**DATA PROVIDED**
● ● ● ● ●

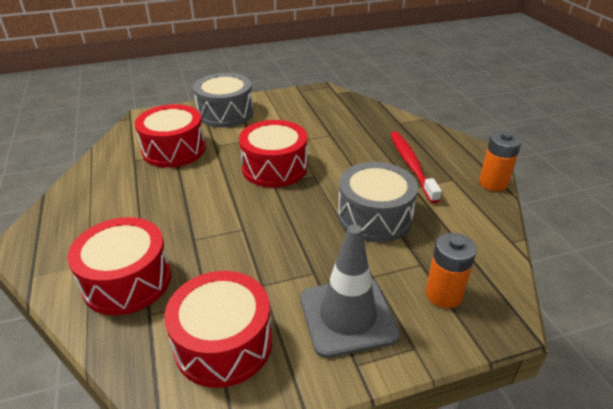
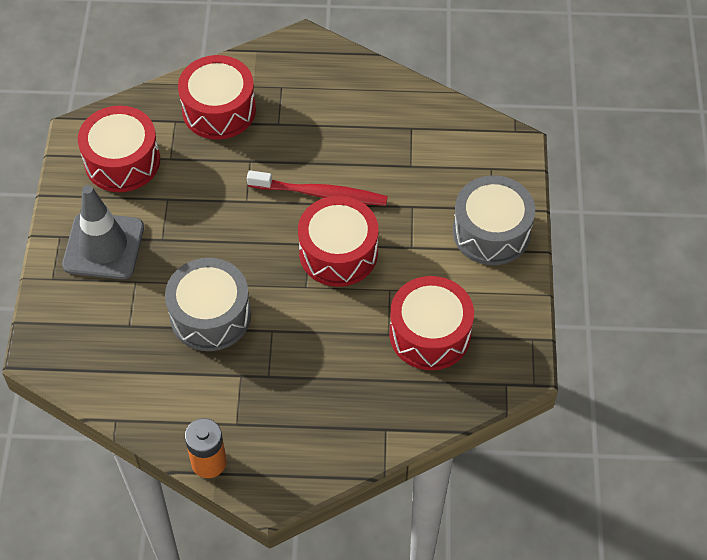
camera: 110 degrees right, 20 degrees up
(174, 150) = (418, 165): red drum -> red drum (430, 334)
(411, 165) = (281, 393): red toothbrush -> red toothbrush (320, 194)
(443, 294) = (87, 324): orange battery -> none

● ● ● ● ●

**REQUIRED ACTION**
Any picture in the material is to be dropped; the rest is repeated exactly.

**PROBLEM SOLUTION**
camera: 110 degrees right, 20 degrees up
(174, 150) = (418, 165): red drum -> red drum (430, 334)
(411, 165) = (281, 393): red toothbrush -> red toothbrush (320, 194)
(443, 294) = (87, 324): orange battery -> none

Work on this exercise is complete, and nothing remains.